__TASK GOAL__: From the records below, transcribe exactly the lines that begin at the line with "(292, 279) = (311, 505): black" and end at the line with "(354, 262) = (848, 509): blue", both included.
:::::
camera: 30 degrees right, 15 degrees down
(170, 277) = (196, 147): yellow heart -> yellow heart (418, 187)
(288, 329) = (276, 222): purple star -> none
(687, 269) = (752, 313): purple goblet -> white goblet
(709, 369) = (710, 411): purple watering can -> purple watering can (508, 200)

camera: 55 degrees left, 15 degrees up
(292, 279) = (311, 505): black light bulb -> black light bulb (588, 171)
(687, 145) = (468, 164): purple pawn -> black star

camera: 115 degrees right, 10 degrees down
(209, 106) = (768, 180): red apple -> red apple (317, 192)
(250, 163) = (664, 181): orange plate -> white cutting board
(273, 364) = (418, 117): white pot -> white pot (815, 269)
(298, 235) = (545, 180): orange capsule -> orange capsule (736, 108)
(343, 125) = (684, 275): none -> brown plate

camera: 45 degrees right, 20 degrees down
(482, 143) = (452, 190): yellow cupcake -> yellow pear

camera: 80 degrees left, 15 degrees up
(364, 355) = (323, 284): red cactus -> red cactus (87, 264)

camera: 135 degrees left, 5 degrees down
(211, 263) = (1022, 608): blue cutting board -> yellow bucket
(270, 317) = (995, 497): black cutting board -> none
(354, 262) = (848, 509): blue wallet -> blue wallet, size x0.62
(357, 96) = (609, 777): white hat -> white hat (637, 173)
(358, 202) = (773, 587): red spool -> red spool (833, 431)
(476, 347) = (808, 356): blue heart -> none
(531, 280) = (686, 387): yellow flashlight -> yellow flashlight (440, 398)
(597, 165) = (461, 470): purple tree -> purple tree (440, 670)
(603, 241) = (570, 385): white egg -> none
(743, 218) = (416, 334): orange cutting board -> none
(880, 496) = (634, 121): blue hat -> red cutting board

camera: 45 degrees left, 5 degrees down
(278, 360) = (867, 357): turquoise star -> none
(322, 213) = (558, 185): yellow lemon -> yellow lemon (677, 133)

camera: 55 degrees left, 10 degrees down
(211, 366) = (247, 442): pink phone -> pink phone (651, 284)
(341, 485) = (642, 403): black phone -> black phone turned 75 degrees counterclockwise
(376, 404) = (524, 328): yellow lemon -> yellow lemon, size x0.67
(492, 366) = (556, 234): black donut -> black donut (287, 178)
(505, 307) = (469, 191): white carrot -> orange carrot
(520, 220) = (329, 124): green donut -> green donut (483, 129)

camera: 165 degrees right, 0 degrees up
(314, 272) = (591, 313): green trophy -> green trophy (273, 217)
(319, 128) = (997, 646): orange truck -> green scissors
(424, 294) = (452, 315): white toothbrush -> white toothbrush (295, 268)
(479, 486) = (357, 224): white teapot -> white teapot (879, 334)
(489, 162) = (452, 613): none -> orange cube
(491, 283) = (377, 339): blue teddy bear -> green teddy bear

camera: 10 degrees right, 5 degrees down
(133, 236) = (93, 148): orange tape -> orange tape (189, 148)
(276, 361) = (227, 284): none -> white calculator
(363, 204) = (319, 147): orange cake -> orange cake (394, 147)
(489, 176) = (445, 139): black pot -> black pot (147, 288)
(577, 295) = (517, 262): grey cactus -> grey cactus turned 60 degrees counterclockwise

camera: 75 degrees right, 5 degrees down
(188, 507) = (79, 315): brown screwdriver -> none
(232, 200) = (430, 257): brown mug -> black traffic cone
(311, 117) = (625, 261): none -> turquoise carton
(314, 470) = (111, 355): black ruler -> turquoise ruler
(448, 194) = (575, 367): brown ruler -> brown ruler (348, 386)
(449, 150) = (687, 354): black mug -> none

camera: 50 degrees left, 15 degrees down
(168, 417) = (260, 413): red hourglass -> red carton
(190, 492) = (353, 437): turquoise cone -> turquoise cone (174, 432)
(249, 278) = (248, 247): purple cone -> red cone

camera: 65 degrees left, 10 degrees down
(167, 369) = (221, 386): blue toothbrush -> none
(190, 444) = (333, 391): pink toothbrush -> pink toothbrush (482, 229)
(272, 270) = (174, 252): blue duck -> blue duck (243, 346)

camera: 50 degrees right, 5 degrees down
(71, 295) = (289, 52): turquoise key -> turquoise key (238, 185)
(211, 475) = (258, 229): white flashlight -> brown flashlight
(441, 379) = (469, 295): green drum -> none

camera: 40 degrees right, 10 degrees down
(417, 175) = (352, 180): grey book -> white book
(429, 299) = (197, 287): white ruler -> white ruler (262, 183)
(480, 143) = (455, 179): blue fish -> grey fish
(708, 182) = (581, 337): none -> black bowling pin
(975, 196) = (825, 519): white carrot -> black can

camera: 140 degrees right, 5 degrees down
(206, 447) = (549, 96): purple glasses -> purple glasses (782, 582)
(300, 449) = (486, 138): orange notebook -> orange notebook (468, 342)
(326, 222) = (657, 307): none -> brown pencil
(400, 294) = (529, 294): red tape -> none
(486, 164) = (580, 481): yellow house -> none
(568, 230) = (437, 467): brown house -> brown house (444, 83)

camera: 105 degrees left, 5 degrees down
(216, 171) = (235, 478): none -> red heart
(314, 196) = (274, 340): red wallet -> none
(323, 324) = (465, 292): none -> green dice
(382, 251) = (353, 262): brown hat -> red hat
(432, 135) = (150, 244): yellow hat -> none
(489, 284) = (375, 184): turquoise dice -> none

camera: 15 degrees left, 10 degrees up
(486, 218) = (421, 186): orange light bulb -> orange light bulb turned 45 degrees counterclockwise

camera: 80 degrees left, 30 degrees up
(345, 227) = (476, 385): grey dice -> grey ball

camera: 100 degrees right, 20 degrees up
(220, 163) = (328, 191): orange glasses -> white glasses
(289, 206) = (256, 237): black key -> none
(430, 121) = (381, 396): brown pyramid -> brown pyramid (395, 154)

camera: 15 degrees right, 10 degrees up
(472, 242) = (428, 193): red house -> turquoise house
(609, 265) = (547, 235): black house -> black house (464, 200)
:::::
__SOLUTION FOR THIS EXERCISE__:
(292, 279) = (311, 505): black light bulb -> black light bulb (588, 171)
(687, 145) = (468, 164): purple pawn -> black star

camera: 115 degrees right, 10 degrees down
(209, 106) = (768, 180): red apple -> red apple (317, 192)
(250, 163) = (664, 181): orange plate -> white cutting board
(273, 364) = (418, 117): white pot -> white pot (815, 269)
(298, 235) = (545, 180): orange capsule -> orange capsule (736, 108)
(343, 125) = (684, 275): none -> brown plate

camera: 45 degrees right, 20 degrees down
(482, 143) = (452, 190): yellow cupcake -> yellow pear

camera: 80 degrees left, 15 degrees up
(364, 355) = (323, 284): red cactus -> red cactus (87, 264)

camera: 135 degrees left, 5 degrees down
(211, 263) = (1022, 608): blue cutting board -> yellow bucket
(270, 317) = (995, 497): black cutting board -> none
(354, 262) = (848, 509): blue wallet -> blue wallet, size x0.62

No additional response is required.